(DATA UNDER STUDY)

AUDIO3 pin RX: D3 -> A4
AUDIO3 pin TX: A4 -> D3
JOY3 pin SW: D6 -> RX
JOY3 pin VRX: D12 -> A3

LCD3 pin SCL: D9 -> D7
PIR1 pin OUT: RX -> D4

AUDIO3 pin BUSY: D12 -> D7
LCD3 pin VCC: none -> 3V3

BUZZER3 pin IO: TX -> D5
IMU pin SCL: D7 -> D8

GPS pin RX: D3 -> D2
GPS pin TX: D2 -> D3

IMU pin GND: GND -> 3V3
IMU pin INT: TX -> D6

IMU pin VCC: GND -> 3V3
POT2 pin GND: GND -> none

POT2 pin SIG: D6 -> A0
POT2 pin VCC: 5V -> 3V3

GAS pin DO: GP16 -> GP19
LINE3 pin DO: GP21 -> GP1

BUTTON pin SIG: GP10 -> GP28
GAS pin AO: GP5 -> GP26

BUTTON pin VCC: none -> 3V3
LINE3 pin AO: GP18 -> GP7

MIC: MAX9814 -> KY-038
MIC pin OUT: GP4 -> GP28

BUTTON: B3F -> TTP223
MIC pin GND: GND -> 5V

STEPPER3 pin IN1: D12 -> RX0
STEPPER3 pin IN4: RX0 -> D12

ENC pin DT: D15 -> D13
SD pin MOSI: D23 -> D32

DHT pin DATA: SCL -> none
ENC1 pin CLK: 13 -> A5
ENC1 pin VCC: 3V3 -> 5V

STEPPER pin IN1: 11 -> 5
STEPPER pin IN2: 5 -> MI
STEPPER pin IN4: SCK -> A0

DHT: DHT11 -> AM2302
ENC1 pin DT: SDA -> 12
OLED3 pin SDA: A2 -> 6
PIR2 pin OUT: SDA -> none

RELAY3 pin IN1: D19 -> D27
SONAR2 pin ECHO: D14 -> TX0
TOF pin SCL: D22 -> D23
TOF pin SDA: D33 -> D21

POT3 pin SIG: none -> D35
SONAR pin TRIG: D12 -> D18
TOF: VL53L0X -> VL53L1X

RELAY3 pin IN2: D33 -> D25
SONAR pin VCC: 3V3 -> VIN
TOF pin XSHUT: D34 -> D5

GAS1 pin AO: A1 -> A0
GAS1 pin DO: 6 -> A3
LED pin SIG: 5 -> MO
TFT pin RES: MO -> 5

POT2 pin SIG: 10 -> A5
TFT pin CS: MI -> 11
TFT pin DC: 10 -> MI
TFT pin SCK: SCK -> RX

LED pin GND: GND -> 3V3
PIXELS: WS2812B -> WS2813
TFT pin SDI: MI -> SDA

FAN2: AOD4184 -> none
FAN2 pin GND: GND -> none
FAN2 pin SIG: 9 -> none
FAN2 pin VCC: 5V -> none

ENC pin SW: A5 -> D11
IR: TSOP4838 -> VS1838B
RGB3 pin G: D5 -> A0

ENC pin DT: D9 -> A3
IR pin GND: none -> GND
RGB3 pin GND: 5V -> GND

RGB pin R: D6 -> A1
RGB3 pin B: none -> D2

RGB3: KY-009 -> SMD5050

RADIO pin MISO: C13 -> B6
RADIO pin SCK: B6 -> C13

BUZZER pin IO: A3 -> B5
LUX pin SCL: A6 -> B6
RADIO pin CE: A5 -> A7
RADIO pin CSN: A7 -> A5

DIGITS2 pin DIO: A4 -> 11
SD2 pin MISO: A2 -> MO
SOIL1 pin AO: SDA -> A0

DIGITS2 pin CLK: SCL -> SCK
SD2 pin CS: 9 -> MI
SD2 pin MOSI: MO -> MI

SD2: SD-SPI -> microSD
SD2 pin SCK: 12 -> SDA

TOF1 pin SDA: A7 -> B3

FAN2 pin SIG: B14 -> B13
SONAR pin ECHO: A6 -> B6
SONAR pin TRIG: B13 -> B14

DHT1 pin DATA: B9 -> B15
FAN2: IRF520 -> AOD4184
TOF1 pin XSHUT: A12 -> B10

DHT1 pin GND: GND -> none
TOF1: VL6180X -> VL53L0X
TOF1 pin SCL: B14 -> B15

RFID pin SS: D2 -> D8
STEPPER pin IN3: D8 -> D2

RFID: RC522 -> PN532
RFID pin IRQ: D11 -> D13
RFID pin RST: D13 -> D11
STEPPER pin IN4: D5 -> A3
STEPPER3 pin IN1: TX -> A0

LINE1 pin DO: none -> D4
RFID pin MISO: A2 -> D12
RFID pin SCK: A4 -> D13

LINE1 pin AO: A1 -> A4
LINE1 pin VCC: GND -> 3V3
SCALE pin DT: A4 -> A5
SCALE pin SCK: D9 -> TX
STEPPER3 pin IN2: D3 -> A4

(End DATA UNDER STUDY)

WHAT THIS TASK INVOLVES:
The line with "GAS pin AO: GP5 -> GP26" marks the end; reproduce exactly every line from the start of the entries up to it, that line included.

RESULT OF THE TASK:
AUDIO3 pin RX: D3 -> A4
AUDIO3 pin TX: A4 -> D3
JOY3 pin SW: D6 -> RX
JOY3 pin VRX: D12 -> A3

LCD3 pin SCL: D9 -> D7
PIR1 pin OUT: RX -> D4

AUDIO3 pin BUSY: D12 -> D7
LCD3 pin VCC: none -> 3V3

BUZZER3 pin IO: TX -> D5
IMU pin SCL: D7 -> D8

GPS pin RX: D3 -> D2
GPS pin TX: D2 -> D3

IMU pin GND: GND -> 3V3
IMU pin INT: TX -> D6

IMU pin VCC: GND -> 3V3
POT2 pin GND: GND -> none

POT2 pin SIG: D6 -> A0
POT2 pin VCC: 5V -> 3V3

GAS pin DO: GP16 -> GP19
LINE3 pin DO: GP21 -> GP1

BUTTON pin SIG: GP10 -> GP28
GAS pin AO: GP5 -> GP26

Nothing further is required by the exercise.